Task directions -
Copy the listing below over again word for word, omitting the pictures.

Listed records -
____
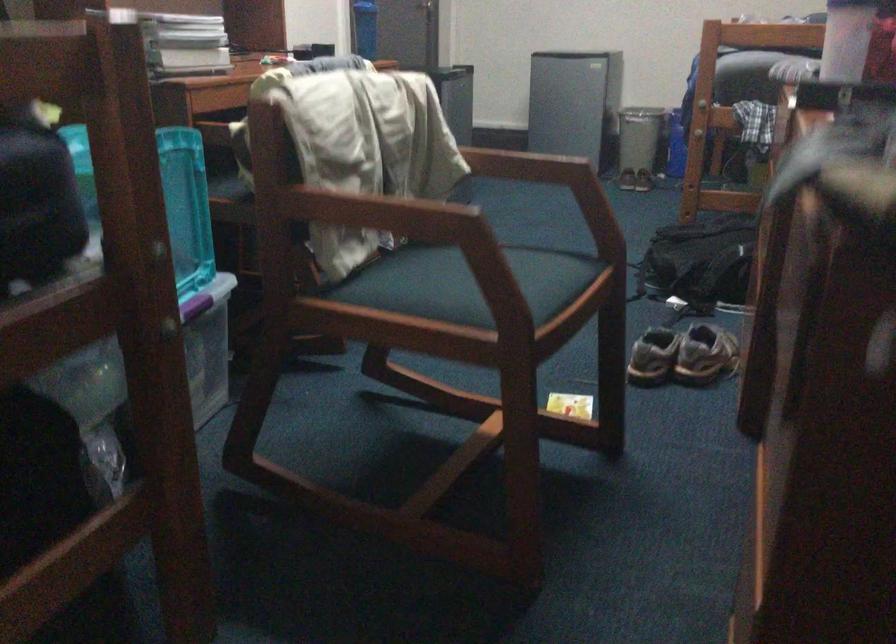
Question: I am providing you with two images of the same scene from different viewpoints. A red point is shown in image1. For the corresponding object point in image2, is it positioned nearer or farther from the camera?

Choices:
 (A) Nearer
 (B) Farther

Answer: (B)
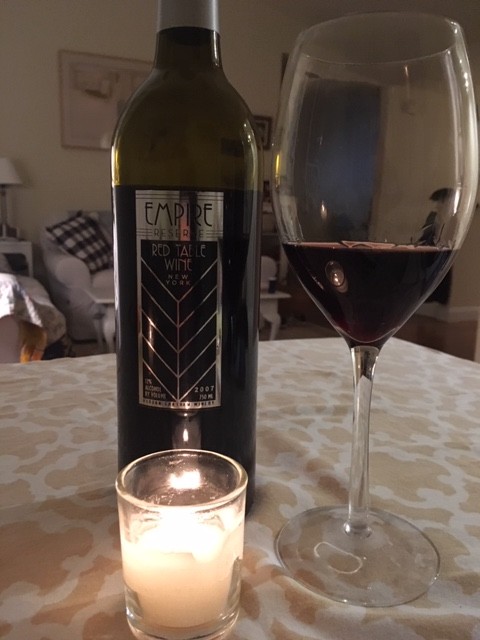
At what (x,y) coordinates should I click in order to perform the action: click on pillow. Please return your answer as a coordinate pair (x, y). Looking at the image, I should click on (85, 240).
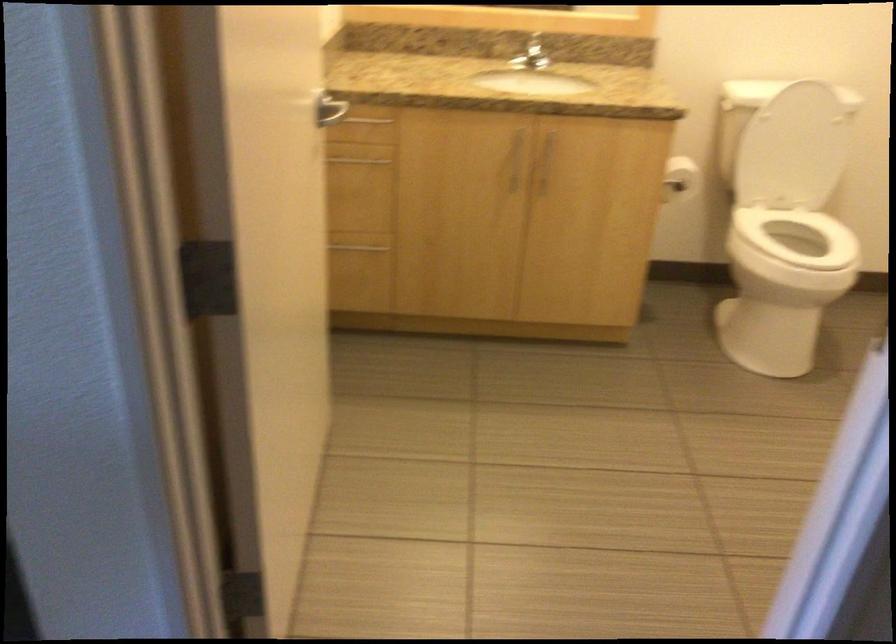
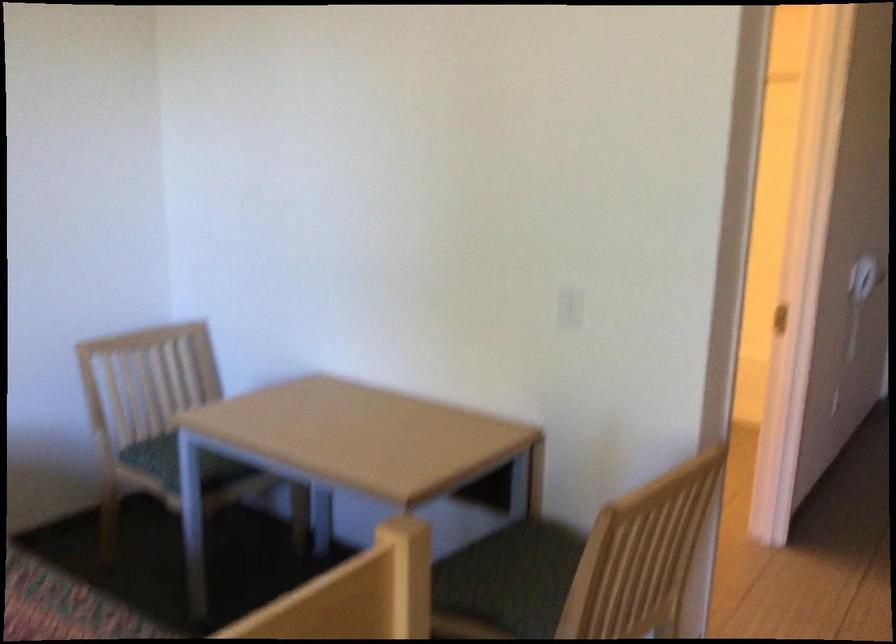
Question: I am providing you with two images of the same scene from different viewpoints. Please identify which objects are invisible in image2.

Choices:
 (A) chair sitting surface
 (B) faucet handle
 (C) pink heart pillow
 (D) white electrical outlet

Answer: (B)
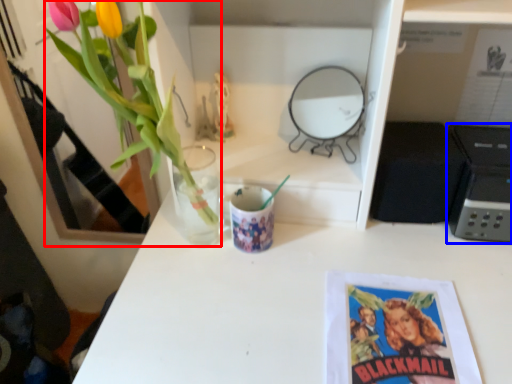
Question: Among these objects, which one is farthest to the camera, floral arrangement (highlighted by a red box) or appliance (highlighted by a blue box)?

Choices:
 (A) floral arrangement
 (B) appliance

Answer: (B)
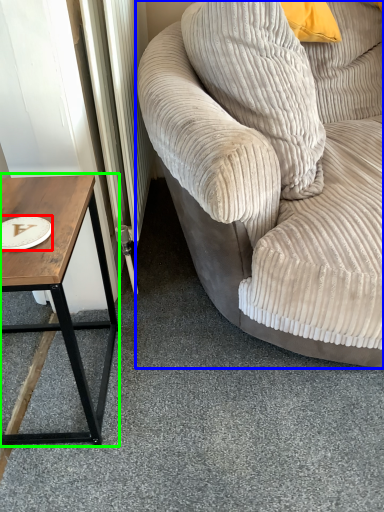
Question: Estimate the real-world distances between objects in this image. Which object is closer to paper plate (highlighted by a red box), studio couch (highlighted by a blue box) or coffee table (highlighted by a green box)?

Choices:
 (A) studio couch
 (B) coffee table

Answer: (B)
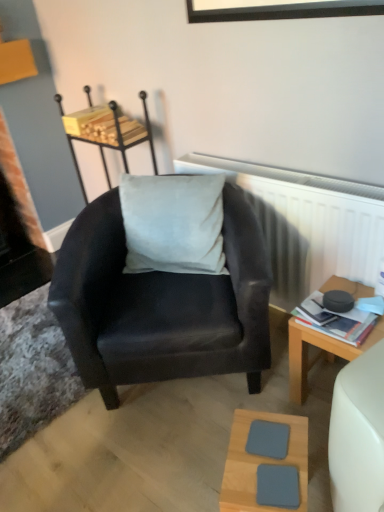
Question: Is wooden desk at right shorter than light wood/texture square coaster at lower center?

Choices:
 (A) no
 (B) yes

Answer: (A)

Question: Is the position of wooden desk at right less distant than that of light wood/texture square coaster at lower center?

Choices:
 (A) no
 (B) yes

Answer: (A)

Question: Is wooden desk at right not near light wood/texture square coaster at lower center?

Choices:
 (A) no
 (B) yes

Answer: (A)

Question: From the image's perspective, does wooden desk at right appear lower than light wood/texture square coaster at lower center?

Choices:
 (A) yes
 (B) no

Answer: (B)

Question: Can you confirm if wooden desk at right is bigger than light wood/texture square coaster at lower center?

Choices:
 (A) yes
 (B) no

Answer: (A)

Question: Considering the relative sizes of wooden desk at right and light wood/texture square coaster at lower center in the image provided, is wooden desk at right thinner than light wood/texture square coaster at lower center?

Choices:
 (A) yes
 (B) no

Answer: (B)

Question: Considering the relative positions of light wood/texture square coaster at lower center and suede black armchair at center in the image provided, is light wood/texture square coaster at lower center to the right of suede black armchair at center from the viewer's perspective?

Choices:
 (A) yes
 (B) no

Answer: (A)

Question: Can you confirm if light wood/texture square coaster at lower center is smaller than suede black armchair at center?

Choices:
 (A) no
 (B) yes

Answer: (B)

Question: Does light wood/texture square coaster at lower center turn towards suede black armchair at center?

Choices:
 (A) yes
 (B) no

Answer: (B)

Question: From a real-world perspective, is light wood/texture square coaster at lower center physically below suede black armchair at center?

Choices:
 (A) yes
 (B) no

Answer: (A)

Question: Is light wood/texture square coaster at lower center far from suede black armchair at center?

Choices:
 (A) no
 (B) yes

Answer: (A)

Question: Is the position of light wood/texture square coaster at lower center more distant than that of suede black armchair at center?

Choices:
 (A) yes
 (B) no

Answer: (B)

Question: Is suede black armchair at center aimed at wooden desk at right?

Choices:
 (A) no
 (B) yes

Answer: (A)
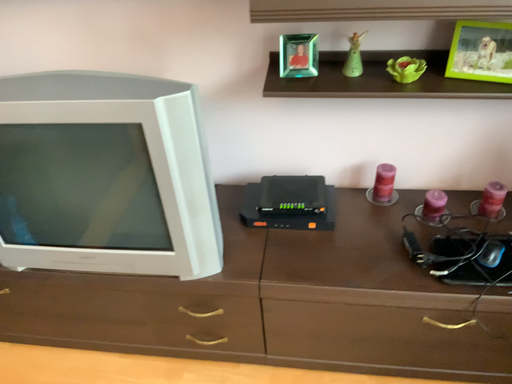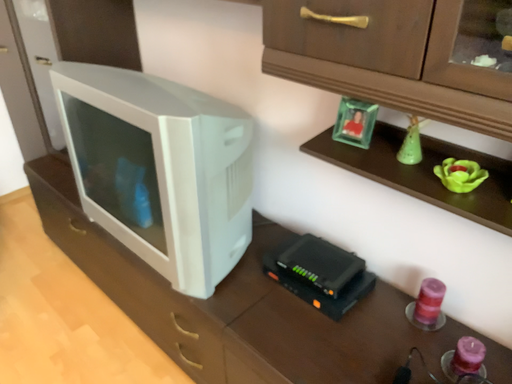
Question: How did the camera likely rotate when shooting the video?

Choices:
 (A) rotated upward
 (B) rotated downward

Answer: (A)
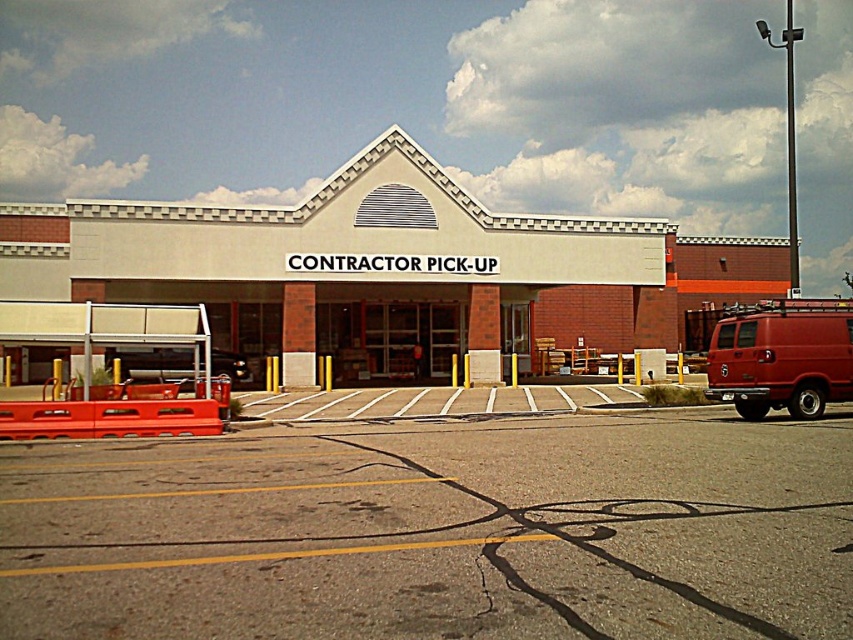
Question: Is matte red van at right positioned at the back of metallic silver car at lower left?

Choices:
 (A) yes
 (B) no

Answer: (B)

Question: Is white brick mall at center positioned behind matte red van at right?

Choices:
 (A) yes
 (B) no

Answer: (A)

Question: Which point is farther from the camera taking this photo?

Choices:
 (A) (144, 486)
 (B) (639, 324)
 (C) (183, 376)
 (D) (775, 358)

Answer: (B)

Question: Considering the relative positions of gray asphalt parking lot at center and white brick mall at center in the image provided, where is gray asphalt parking lot at center located with respect to white brick mall at center?

Choices:
 (A) below
 (B) above

Answer: (A)

Question: Which object appears closest to the camera in this image?

Choices:
 (A) metallic silver car at lower left
 (B) gray asphalt parking lot at center
 (C) white brick mall at center

Answer: (B)

Question: Which object is closer to the camera taking this photo?

Choices:
 (A) matte red van at right
 (B) gray asphalt parking lot at center
 (C) white brick mall at center
 (D) metallic silver car at lower left

Answer: (B)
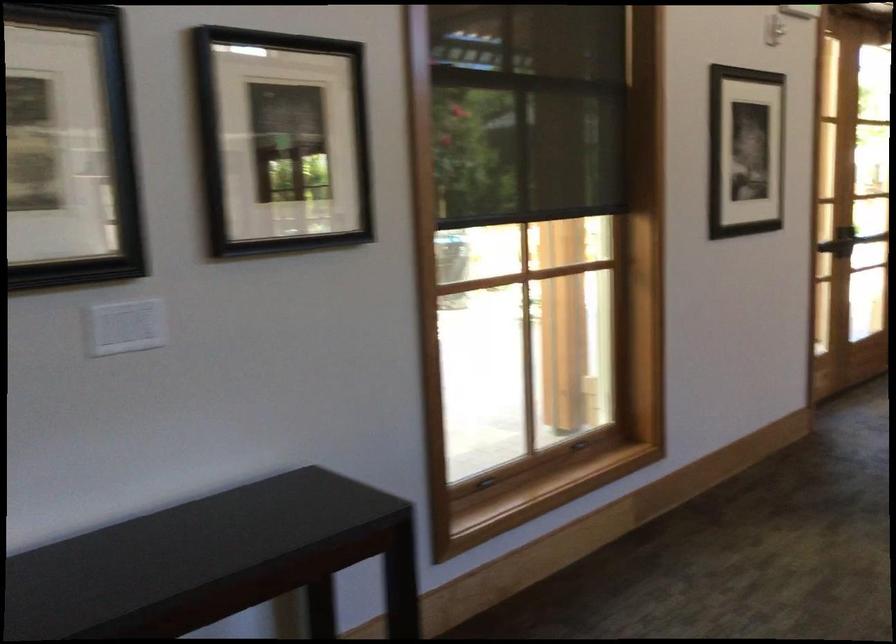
____
Task result -
Question: I am providing you with two images of the same scene from different viewpoints. A red point is shown in image1. For the corresponding object point in image2, is it positioned nearer or farther from the camera?

Choices:
 (A) Nearer
 (B) Farther

Answer: (B)
At what (x,y) coordinates should I click in order to perform the action: click on pillow. Please return your answer as a coordinate pair (x, y). Looking at the image, I should click on (85, 240).
Question: I am providing you with two images of the same scene from different viewpoints. Please identify which objects are invisible in image2.

Choices:
 (A) chair sitting surface
 (B) faucet handle
 (C) pink heart pillow
 (D) white electrical outlet

Answer: (B)
Question: Among these objects, which one is farthest to the camera, floral arrangement (highlighted by a red box) or appliance (highlighted by a blue box)?

Choices:
 (A) floral arrangement
 (B) appliance

Answer: (B)
Question: Estimate the real-world distances between objects in this image. Which object is closer to paper plate (highlighted by a red box), studio couch (highlighted by a blue box) or coffee table (highlighted by a green box)?

Choices:
 (A) studio couch
 (B) coffee table

Answer: (B)
Question: Is wooden desk at right shorter than light wood/texture square coaster at lower center?

Choices:
 (A) no
 (B) yes

Answer: (A)

Question: Is the position of wooden desk at right less distant than that of light wood/texture square coaster at lower center?

Choices:
 (A) no
 (B) yes

Answer: (A)

Question: Is wooden desk at right not near light wood/texture square coaster at lower center?

Choices:
 (A) no
 (B) yes

Answer: (A)

Question: From the image's perspective, does wooden desk at right appear lower than light wood/texture square coaster at lower center?

Choices:
 (A) yes
 (B) no

Answer: (B)

Question: Can you confirm if wooden desk at right is bigger than light wood/texture square coaster at lower center?

Choices:
 (A) yes
 (B) no

Answer: (A)

Question: Considering the relative sizes of wooden desk at right and light wood/texture square coaster at lower center in the image provided, is wooden desk at right thinner than light wood/texture square coaster at lower center?

Choices:
 (A) yes
 (B) no

Answer: (B)

Question: Considering the relative positions of light wood/texture square coaster at lower center and suede black armchair at center in the image provided, is light wood/texture square coaster at lower center to the right of suede black armchair at center from the viewer's perspective?

Choices:
 (A) yes
 (B) no

Answer: (A)

Question: Can you confirm if light wood/texture square coaster at lower center is smaller than suede black armchair at center?

Choices:
 (A) no
 (B) yes

Answer: (B)

Question: Does light wood/texture square coaster at lower center turn towards suede black armchair at center?

Choices:
 (A) yes
 (B) no

Answer: (B)

Question: From a real-world perspective, is light wood/texture square coaster at lower center physically below suede black armchair at center?

Choices:
 (A) yes
 (B) no

Answer: (A)

Question: Is light wood/texture square coaster at lower center far from suede black armchair at center?

Choices:
 (A) no
 (B) yes

Answer: (A)

Question: Is the position of light wood/texture square coaster at lower center more distant than that of suede black armchair at center?

Choices:
 (A) yes
 (B) no

Answer: (B)

Question: Is suede black armchair at center aimed at wooden desk at right?

Choices:
 (A) no
 (B) yes

Answer: (A)
Question: How did the camera likely rotate when shooting the video?

Choices:
 (A) rotated upward
 (B) rotated downward

Answer: (A)
Question: Is matte red van at right positioned at the back of metallic silver car at lower left?

Choices:
 (A) yes
 (B) no

Answer: (B)

Question: Is white brick mall at center positioned behind matte red van at right?

Choices:
 (A) yes
 (B) no

Answer: (A)

Question: Which point is farther from the camera taking this photo?

Choices:
 (A) (144, 486)
 (B) (639, 324)
 (C) (183, 376)
 (D) (775, 358)

Answer: (B)

Question: Considering the relative positions of gray asphalt parking lot at center and white brick mall at center in the image provided, where is gray asphalt parking lot at center located with respect to white brick mall at center?

Choices:
 (A) below
 (B) above

Answer: (A)

Question: Which object appears closest to the camera in this image?

Choices:
 (A) metallic silver car at lower left
 (B) gray asphalt parking lot at center
 (C) white brick mall at center

Answer: (B)

Question: Which object is closer to the camera taking this photo?

Choices:
 (A) matte red van at right
 (B) gray asphalt parking lot at center
 (C) white brick mall at center
 (D) metallic silver car at lower left

Answer: (B)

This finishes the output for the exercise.